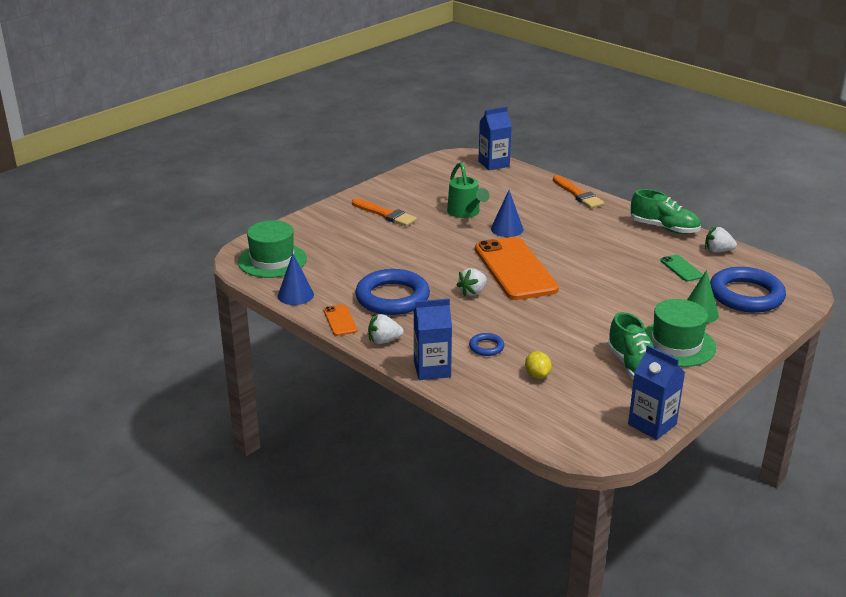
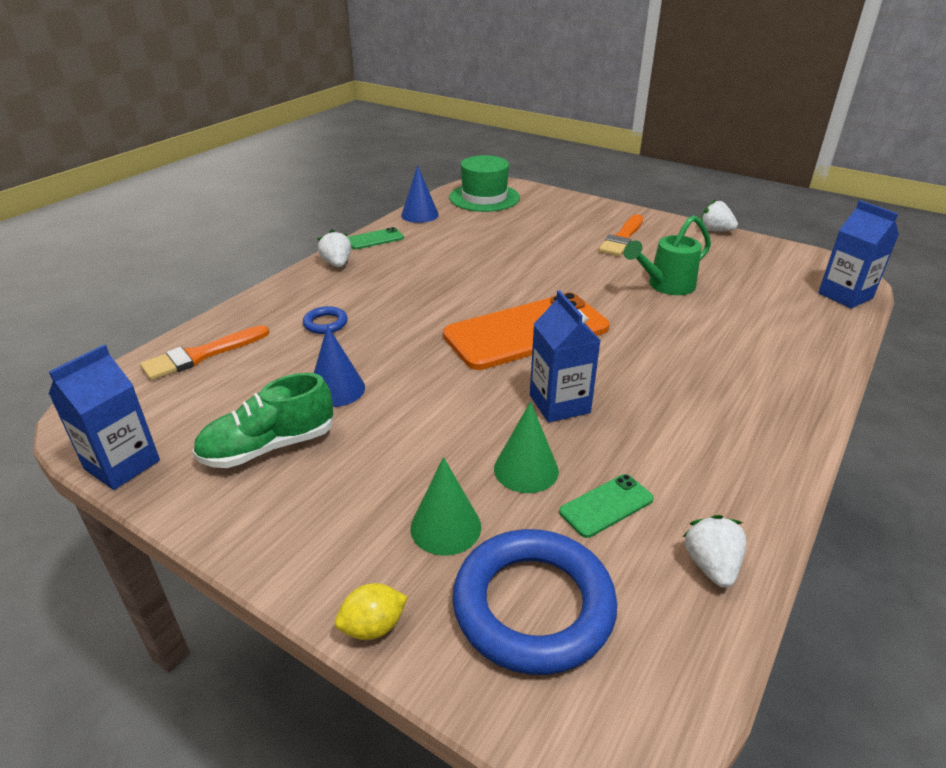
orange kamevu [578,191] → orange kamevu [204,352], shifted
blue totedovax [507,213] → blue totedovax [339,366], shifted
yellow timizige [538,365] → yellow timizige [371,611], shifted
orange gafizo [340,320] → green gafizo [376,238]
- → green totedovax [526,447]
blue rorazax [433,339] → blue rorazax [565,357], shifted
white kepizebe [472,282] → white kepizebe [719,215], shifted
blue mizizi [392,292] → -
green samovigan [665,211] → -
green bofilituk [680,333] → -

WORK ORDER = Type out the data above once more, exactly, with no images included.

ANSWER TO THE EXERCISE =
orange kamevu [578,191] → orange kamevu [204,352], shifted
blue totedovax [507,213] → blue totedovax [339,366], shifted
yellow timizige [538,365] → yellow timizige [371,611], shifted
orange gafizo [340,320] → green gafizo [376,238]
- → green totedovax [526,447]
blue rorazax [433,339] → blue rorazax [565,357], shifted
white kepizebe [472,282] → white kepizebe [719,215], shifted
blue mizizi [392,292] → -
green samovigan [665,211] → -
green bofilituk [680,333] → -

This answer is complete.